» **RECORDS FOR THIS EXERCISE**
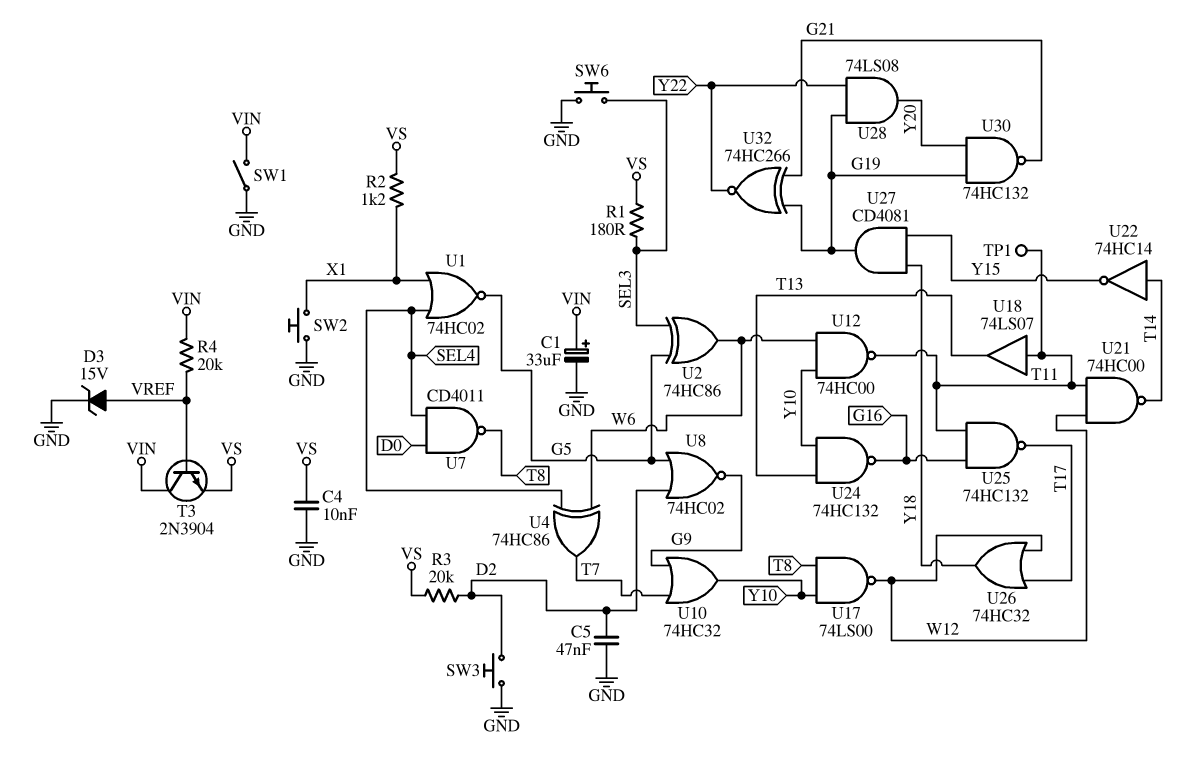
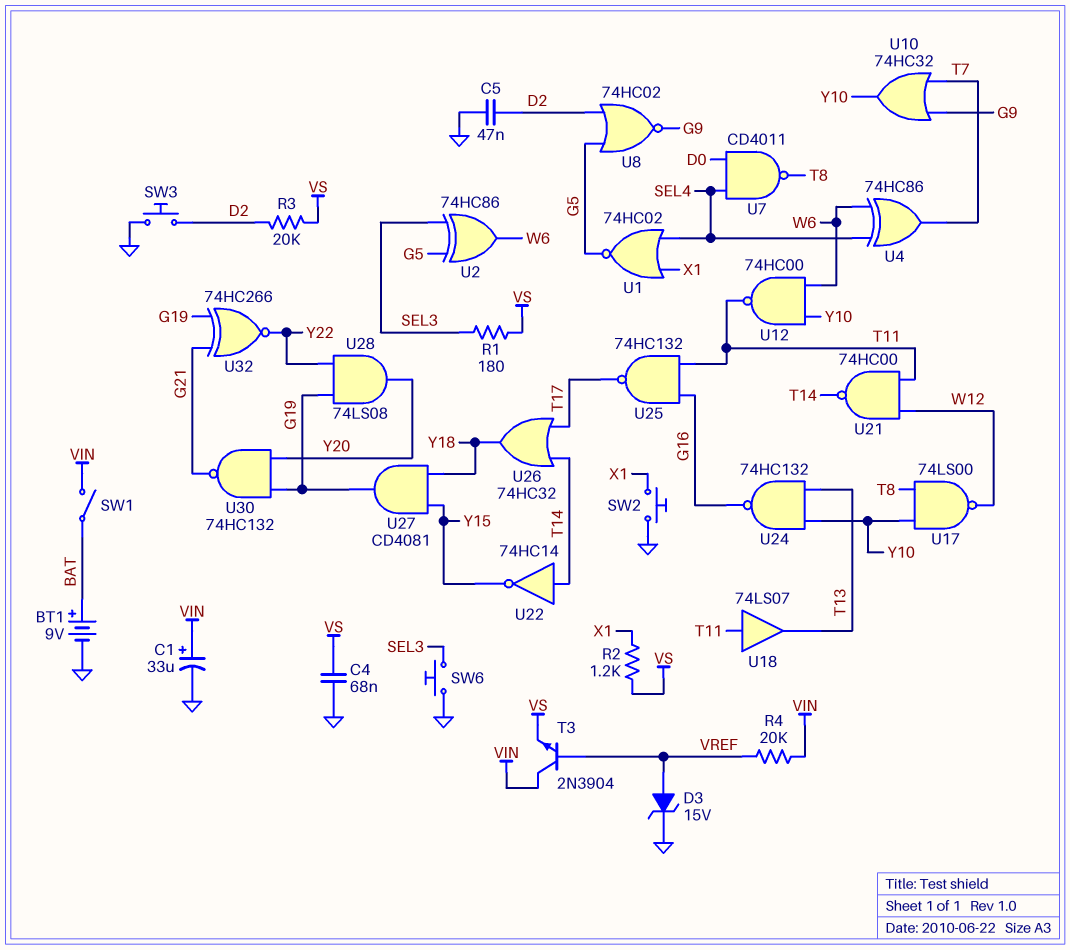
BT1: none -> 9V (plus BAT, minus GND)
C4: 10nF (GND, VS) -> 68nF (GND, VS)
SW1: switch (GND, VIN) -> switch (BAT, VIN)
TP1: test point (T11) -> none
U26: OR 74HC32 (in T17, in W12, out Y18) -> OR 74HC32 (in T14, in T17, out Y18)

...

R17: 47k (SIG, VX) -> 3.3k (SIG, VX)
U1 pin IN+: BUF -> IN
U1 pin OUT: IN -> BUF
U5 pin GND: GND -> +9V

» **PROBLEM STATEMENT**
Only one stretch of the entries above is wanted: the lines from the one containing "SW1: switch (GND, VIN) -> switch (BAT, VIN)" through the one containing "U26: OR 74HC32". Please reproduce it exactly.

» **RESPONSE FOR THIS EXERCISE**
SW1: switch (GND, VIN) -> switch (BAT, VIN)
TP1: test point (T11) -> none
U26: OR 74HC32 (in T17, in W12, out Y18) -> OR 74HC32 (in T14, in T17, out Y18)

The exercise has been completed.